▶ _Exercise input_:
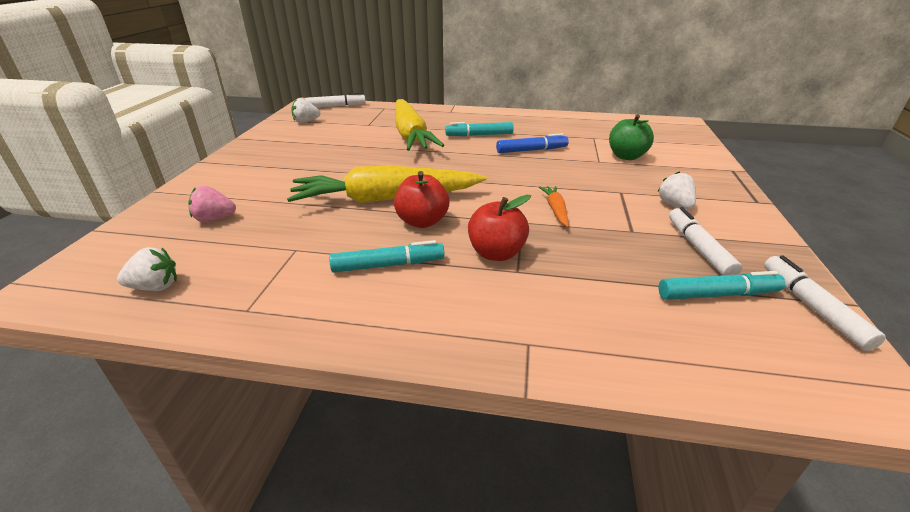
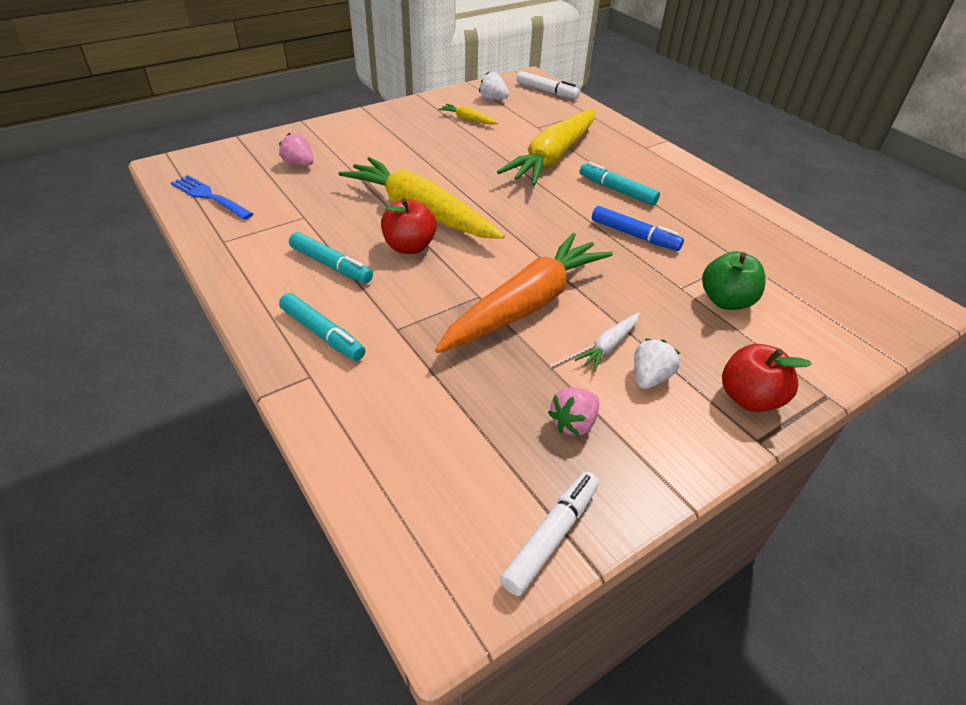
camera: 45 degrees right, 10 degrees up
white strawberry [117,247,177,291] -> blue fork [171,175,253,220]
red apple [468,195,531,261] -> red apple moved to [722,344,812,412]
orange carrot [539,186,569,227] -> orange carrot [435,233,613,353], size x2.43
turquoise marker [659,271,785,300] -> turquoise marker moved to [279,293,365,361]
white marker [669,207,742,275] -> pink strawberry [548,387,599,436]
none -> yellow carrot [438,104,499,125]
none -> white carrot [575,313,640,372]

▶ _What you should do_:
Retype everything in the material word for word, minus pictures.

▶ _Result below_:
camera: 45 degrees right, 10 degrees up
white strawberry [117,247,177,291] -> blue fork [171,175,253,220]
red apple [468,195,531,261] -> red apple moved to [722,344,812,412]
orange carrot [539,186,569,227] -> orange carrot [435,233,613,353], size x2.43
turquoise marker [659,271,785,300] -> turquoise marker moved to [279,293,365,361]
white marker [669,207,742,275] -> pink strawberry [548,387,599,436]
none -> yellow carrot [438,104,499,125]
none -> white carrot [575,313,640,372]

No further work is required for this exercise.